Given records:
▼▼▼
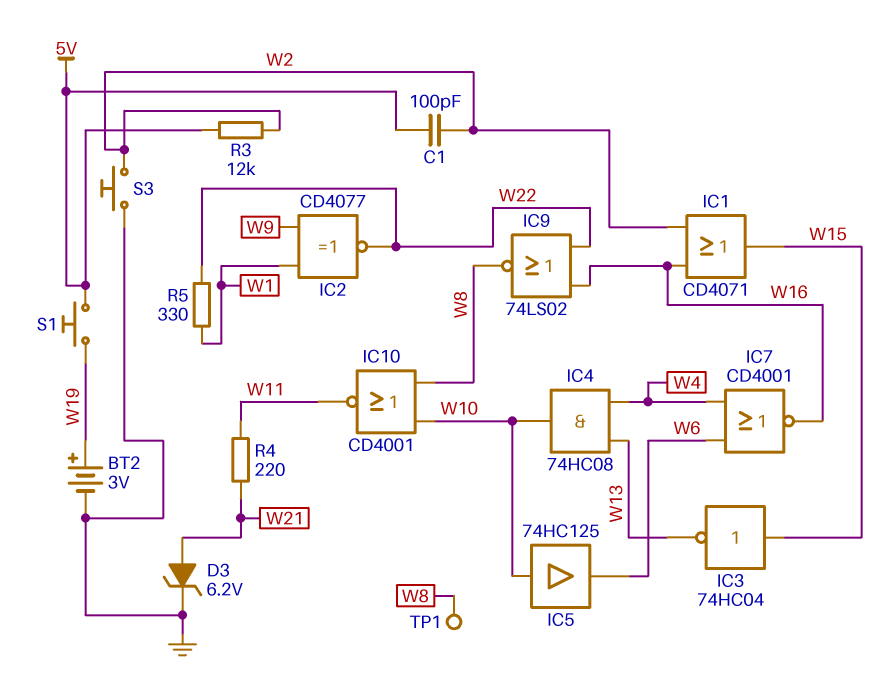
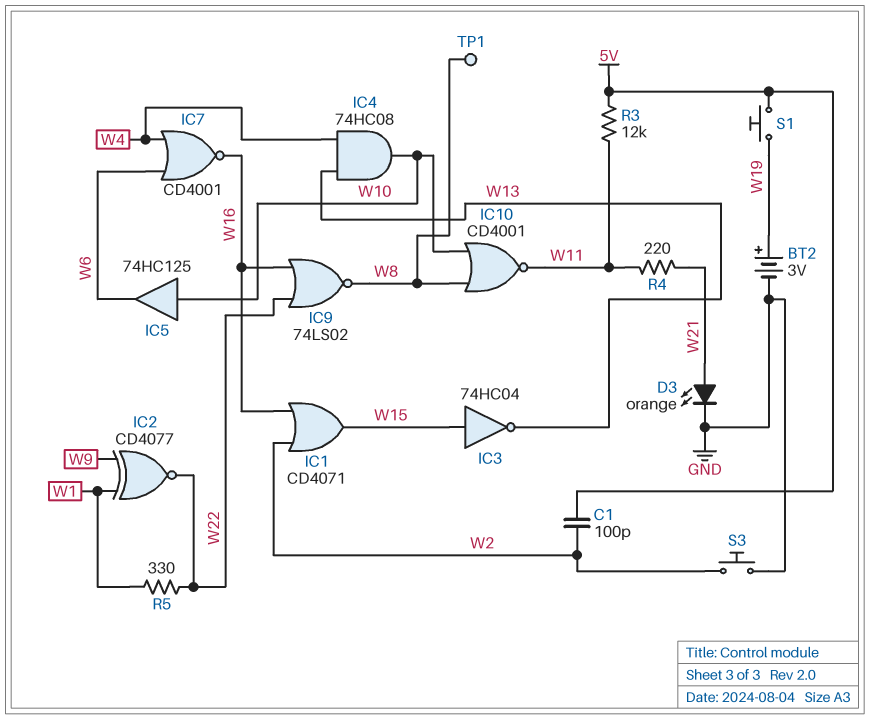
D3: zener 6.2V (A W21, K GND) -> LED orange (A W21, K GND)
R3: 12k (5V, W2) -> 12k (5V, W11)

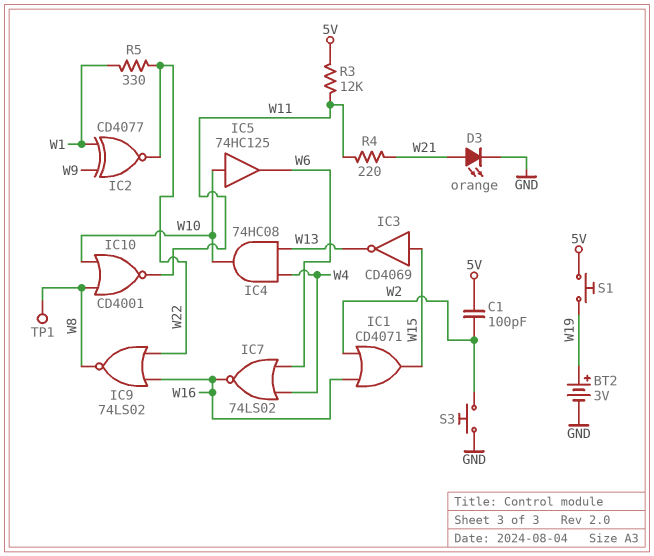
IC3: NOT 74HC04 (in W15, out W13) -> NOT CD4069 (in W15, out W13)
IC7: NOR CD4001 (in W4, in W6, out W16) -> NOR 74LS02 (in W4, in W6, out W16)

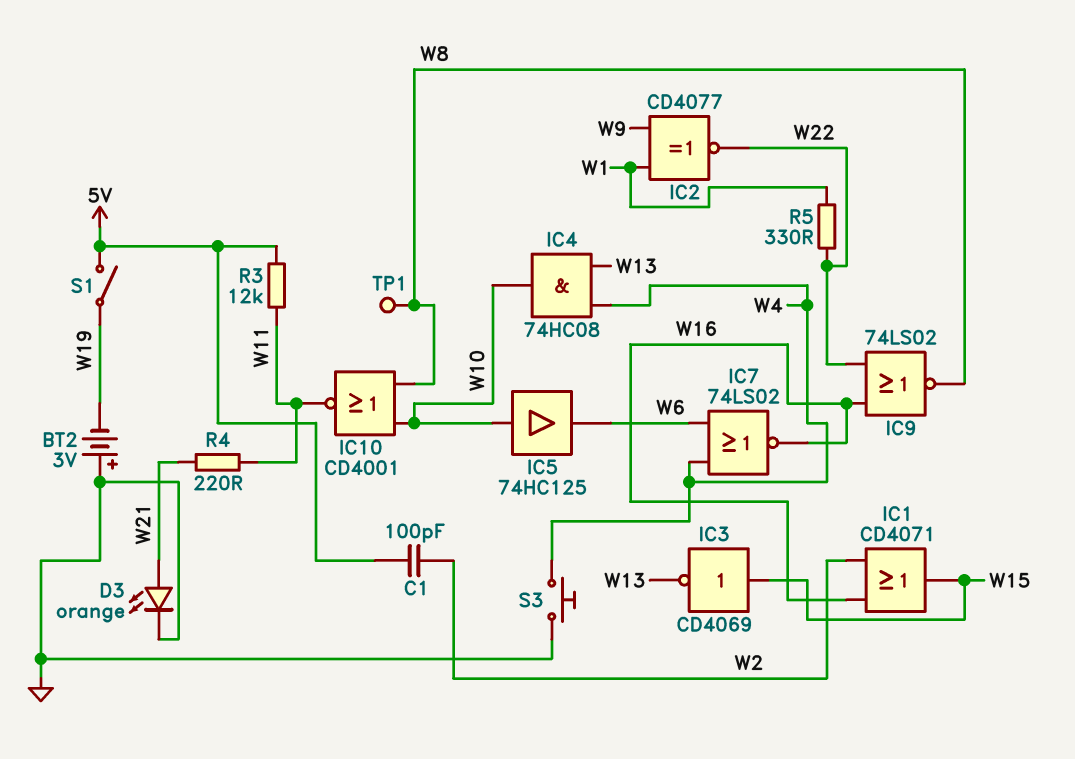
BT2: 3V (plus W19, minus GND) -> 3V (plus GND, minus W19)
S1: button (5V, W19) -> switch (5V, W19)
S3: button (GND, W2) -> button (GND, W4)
▲▲▲
Directions for this task:
Output all the records above exactly, but without their images.

Written response:
D3: zener 6.2V (A W21, K GND) -> LED orange (A W21, K GND)
R3: 12k (5V, W2) -> 12k (5V, W11)

IC3: NOT 74HC04 (in W15, out W13) -> NOT CD4069 (in W15, out W13)
IC7: NOR CD4001 (in W4, in W6, out W16) -> NOR 74LS02 (in W4, in W6, out W16)

BT2: 3V (plus W19, minus GND) -> 3V (plus GND, minus W19)
S1: button (5V, W19) -> switch (5V, W19)
S3: button (GND, W2) -> button (GND, W4)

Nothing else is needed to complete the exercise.